Source material Block Start

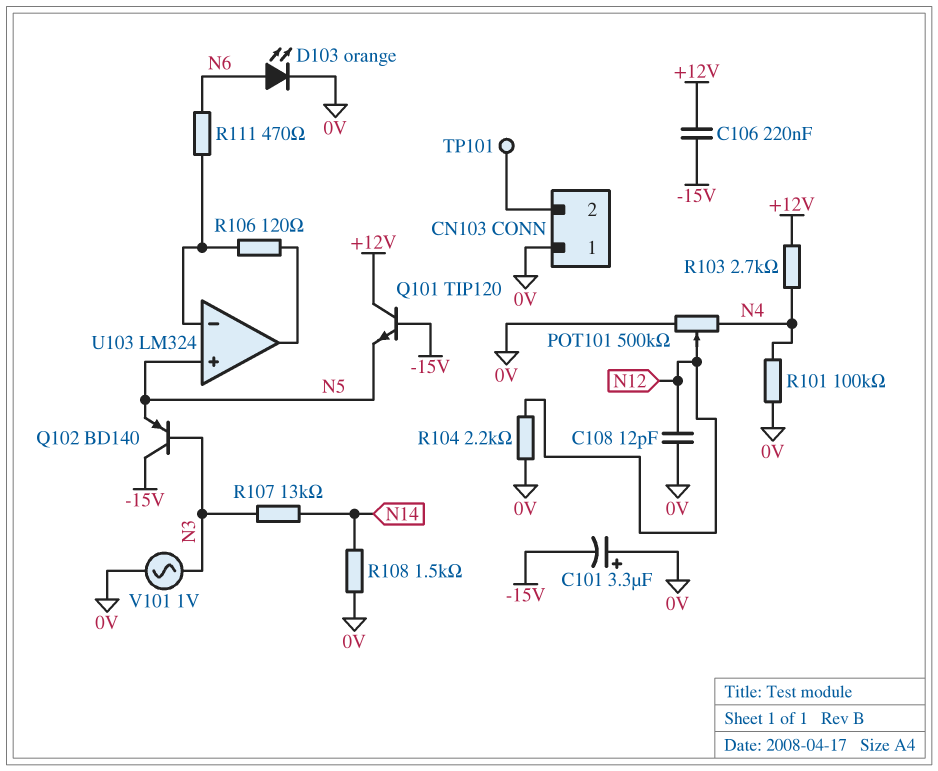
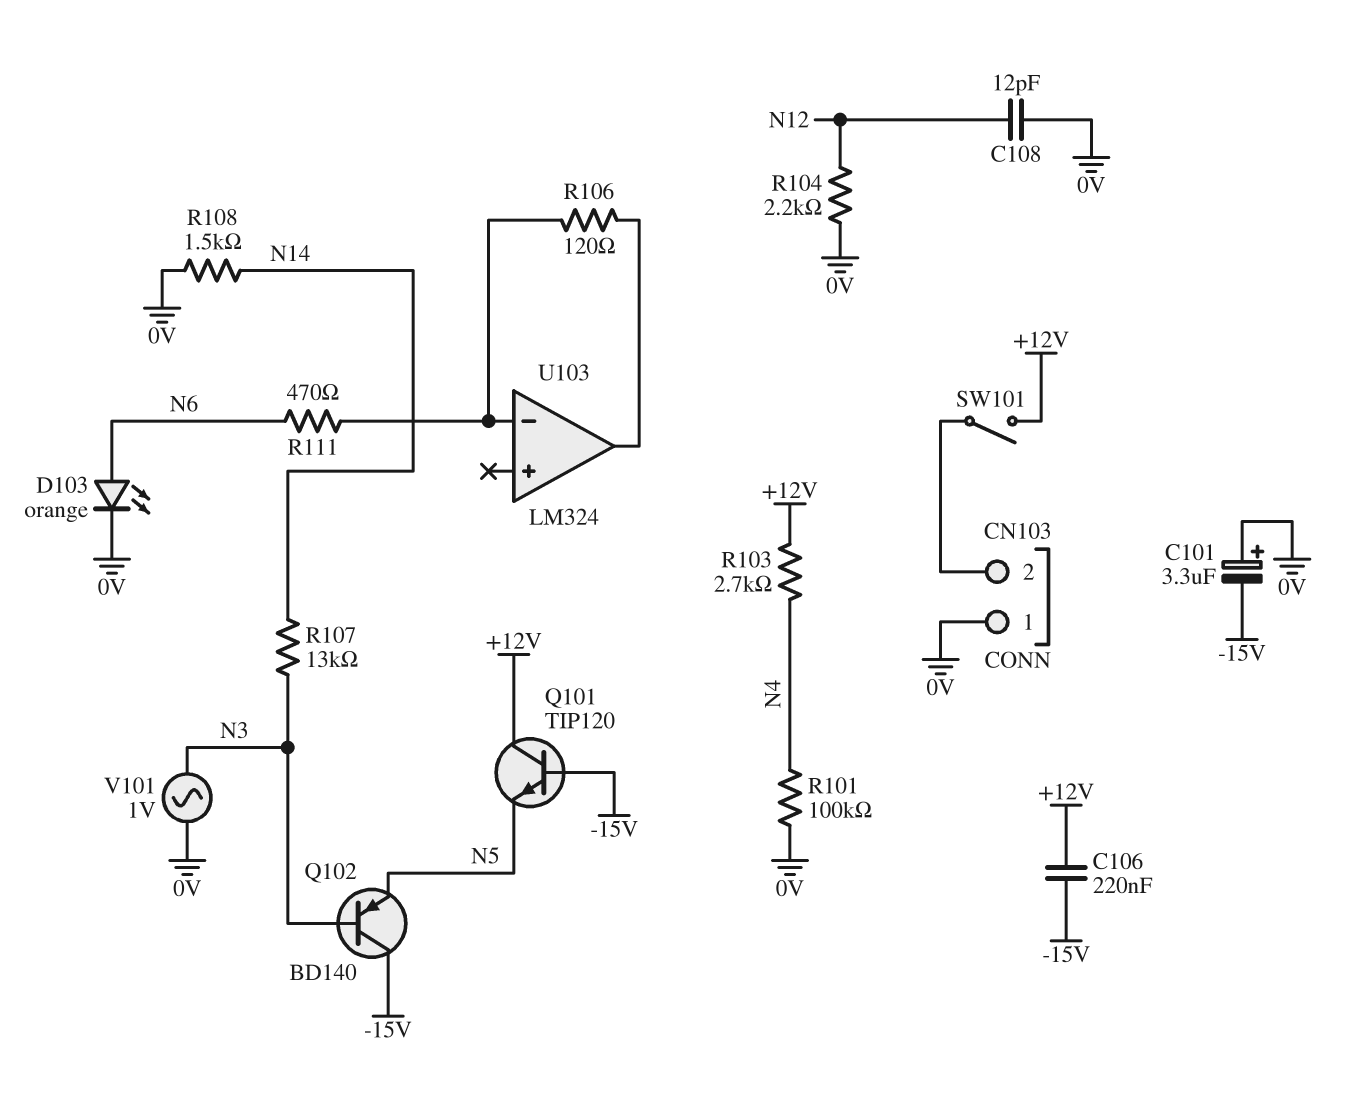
POT101: 500k (0V, N4, wiper N12) -> none
SW101: none -> switch (+12V, CN103/2)
TP101: test point (CN103/2) -> none
U103 pin in+: N5 -> none

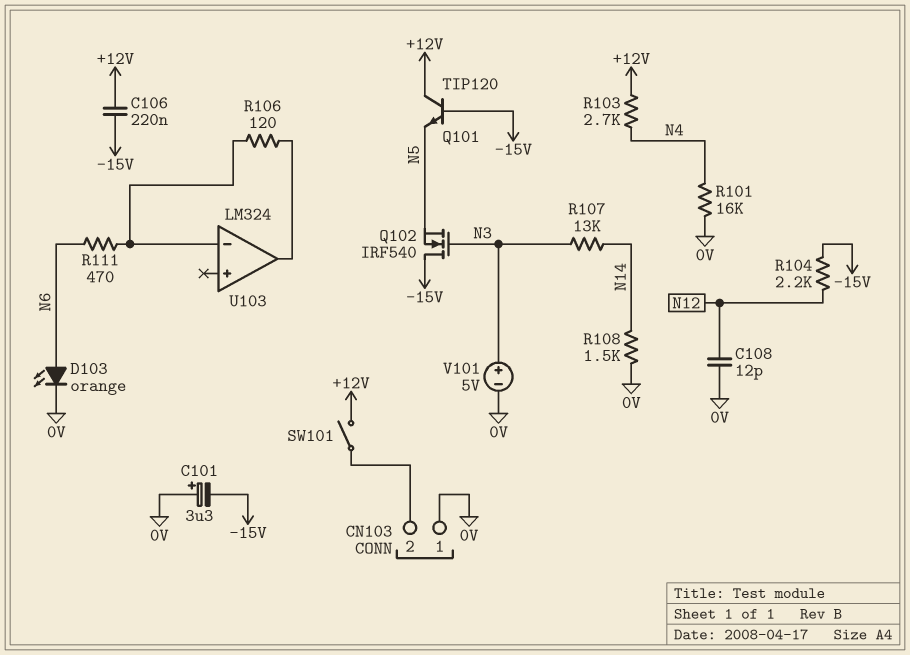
Q102: PNP BD140 (B N3, C -15V, E N5) -> NMOS IRF540 (G N3, D -15V, S N5)
R101: 100k (0V, N4) -> 16k (0V, N4)
R104: 2.2k (0V, N12) -> 2.2k (-15V, N12)
V101: AC 1V (0V, N3) -> 5V (plus N3, minus 0V)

Source material Block End

Once you have located every line with the word "none" in the material above, list those lines.

- Your solution:
POT101: 500k (0V, N4, wiper N12) -> none
SW101: none -> switch (+12V, CN103/2)
TP101: test point (CN103/2) -> none
U103 pin in+: N5 -> none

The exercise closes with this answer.